Task requirements:
Reproduce each of the rows below verbatim.

*** Data listing

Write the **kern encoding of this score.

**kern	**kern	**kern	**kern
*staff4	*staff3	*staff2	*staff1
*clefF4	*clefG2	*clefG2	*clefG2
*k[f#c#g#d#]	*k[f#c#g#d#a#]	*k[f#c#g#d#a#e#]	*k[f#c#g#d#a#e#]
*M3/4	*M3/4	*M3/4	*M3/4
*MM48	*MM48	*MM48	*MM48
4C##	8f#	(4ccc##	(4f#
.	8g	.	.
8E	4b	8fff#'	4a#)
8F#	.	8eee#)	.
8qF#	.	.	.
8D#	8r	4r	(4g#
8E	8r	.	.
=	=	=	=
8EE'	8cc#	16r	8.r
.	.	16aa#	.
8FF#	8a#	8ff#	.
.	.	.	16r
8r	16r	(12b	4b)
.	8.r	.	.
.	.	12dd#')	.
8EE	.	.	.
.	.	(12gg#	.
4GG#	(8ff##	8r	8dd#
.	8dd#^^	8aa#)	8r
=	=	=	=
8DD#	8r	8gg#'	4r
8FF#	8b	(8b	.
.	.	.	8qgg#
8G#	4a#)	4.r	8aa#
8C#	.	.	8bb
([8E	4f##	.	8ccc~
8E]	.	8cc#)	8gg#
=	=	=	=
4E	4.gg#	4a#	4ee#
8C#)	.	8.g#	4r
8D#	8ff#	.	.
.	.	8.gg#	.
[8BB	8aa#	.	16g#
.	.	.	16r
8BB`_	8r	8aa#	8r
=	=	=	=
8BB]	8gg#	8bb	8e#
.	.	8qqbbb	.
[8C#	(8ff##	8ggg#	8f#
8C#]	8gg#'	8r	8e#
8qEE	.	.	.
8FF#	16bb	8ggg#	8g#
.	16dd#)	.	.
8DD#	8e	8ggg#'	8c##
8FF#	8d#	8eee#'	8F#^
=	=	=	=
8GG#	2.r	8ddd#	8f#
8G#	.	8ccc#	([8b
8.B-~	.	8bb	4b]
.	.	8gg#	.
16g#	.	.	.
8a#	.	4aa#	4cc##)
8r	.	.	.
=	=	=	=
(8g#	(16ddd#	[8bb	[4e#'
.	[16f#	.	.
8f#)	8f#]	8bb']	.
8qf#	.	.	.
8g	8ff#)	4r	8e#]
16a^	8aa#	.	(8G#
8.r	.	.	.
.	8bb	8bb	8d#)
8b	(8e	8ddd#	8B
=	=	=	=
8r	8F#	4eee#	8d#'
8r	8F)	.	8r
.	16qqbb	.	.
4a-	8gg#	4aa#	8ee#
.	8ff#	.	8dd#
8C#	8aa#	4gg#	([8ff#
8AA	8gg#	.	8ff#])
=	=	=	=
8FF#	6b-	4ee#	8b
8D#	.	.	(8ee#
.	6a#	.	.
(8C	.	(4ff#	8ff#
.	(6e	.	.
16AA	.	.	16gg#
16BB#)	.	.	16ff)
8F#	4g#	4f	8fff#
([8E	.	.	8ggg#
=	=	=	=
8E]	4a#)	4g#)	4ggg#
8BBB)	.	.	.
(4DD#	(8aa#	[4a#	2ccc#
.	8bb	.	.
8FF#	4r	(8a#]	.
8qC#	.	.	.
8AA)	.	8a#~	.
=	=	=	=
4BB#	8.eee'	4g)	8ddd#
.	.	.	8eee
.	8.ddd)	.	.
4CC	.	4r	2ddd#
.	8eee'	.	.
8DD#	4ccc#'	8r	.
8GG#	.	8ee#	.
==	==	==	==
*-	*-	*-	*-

******

Response to this exercise:
Write the **kern encoding of this score.

**kern	**kern	**kern	**kern
*staff4	*staff3	*staff2	*staff1
*clefF4	*clefG2	*clefG2	*clefG2
*k[f#c#g#d#]	*k[f#c#g#d#a#]	*k[f#c#g#d#a#e#]	*k[f#c#g#d#a#e#]
*M3/4	*M3/4	*M3/4	*M3/4
*MM48	*MM48	*MM48	*MM48
4C##	8f#	(4ccc##	(4f#
.	8g	.	.
8E	4b	8fff#'	4a#)
8F#	.	8eee#)	.
8qF#	.	.	.
8D#	8r	4r	(4g#
8E	8r	.	.
=	=	=	=
8EE'	8cc#	16r	8.r
.	.	16aa#	.
8FF#	8a#	8ff#	.
.	.	.	16r
8r	16r	(12b	4b)
.	8.r	.	.
.	.	12dd#')	.
8EE	.	.	.
.	.	(12gg#	.
4GG#	(8ff##	8r	8dd#
.	8dd#^^	8aa#)	8r
=	=	=	=
8DD#	8r	8gg#'	4r
8FF#	8b	(8b	.
.	.	.	8qgg#
8G#	4a#)	4.r	8aa#
8C#	.	.	8bb
([8E	4f##	.	8ccc~
8E]	.	8cc#)	8gg#
=	=	=	=
4E	4.gg#	4a#	4ee#
8C#)	.	8.g#	4r
8D#	8ff#	.	.
.	.	8.gg#	.
[8BB	8aa#	.	16g#
.	.	.	16r
8BB`_	8r	8aa#	8r
=	=	=	=
8BB]	8gg#	8bb	8e#
.	.	8qqbbb	.
[8C#	(8ff##	8ggg#	8f#
8C#]	8gg#'	8r	8e#
8qEE	.	.	.
8FF#	16bb	8ggg#	8g#
.	16dd#)	.	.
8DD#	8e	8ggg#'	8c##
8FF#	8d#	8eee#'	8F#^
=	=	=	=
8GG#	2.r	8ddd#	8f#
8G#	.	8ccc#	([8b
8.B-~	.	8bb	4b]
.	.	8gg#	.
16g#	.	.	.
8a#	.	4aa#	4cc##)
8r	.	.	.
=	=	=	=
(8g#	(16ddd#	[8bb	[4e#'
.	[16f#	.	.
8f#)	8f#]	8bb']	.
8qf#	.	.	.
8g	8ff#)	4r	8e#]
16a^	8aa#	.	(8G#
8.r	.	.	.
.	8bb	8bb	8d#)
8b	(8e	8ddd#	8B
=	=	=	=
8r	8F#	4eee#	8d#'
8r	8F)	.	8r
.	16qqbb	.	.
4a-	8gg#	4aa#	8ee#
.	8ff#	.	8dd#
8C#	8aa#	4gg#	([8ff#
8AA	8gg#	.	8ff#])
=	=	=	=
8FF#	6b-	4ee#	8b
8D#	.	.	(8ee#
.	6a#	.	.
(8C	.	(4ff#	8ff#
.	(6e	.	.
16AA	.	.	16gg#
16BB#)	.	.	16ff)
8F#	4g#	4f	8fff#
([8E	.	.	8ggg#
=	=	=	=
8E]	4a#)	4g#)	4ggg#
8BBB)	.	.	.
(4DD#	(8aa#	[4a#	2ccc#
.	8bb	.	.
8FF#	4r	(8a#]	.
8qC#	.	.	.
8AA)	.	8a#~	.
=	=	=	=
4BB#	8.eee'	4g)	8ddd#
.	.	.	8eee
.	8.ddd)	.	.
4CC	.	4r	2ddd#
.	8eee'	.	.
8DD#	4ccc#'	8r	.
8GG#	.	8ee#	.
==	==	==	==
*-	*-	*-	*-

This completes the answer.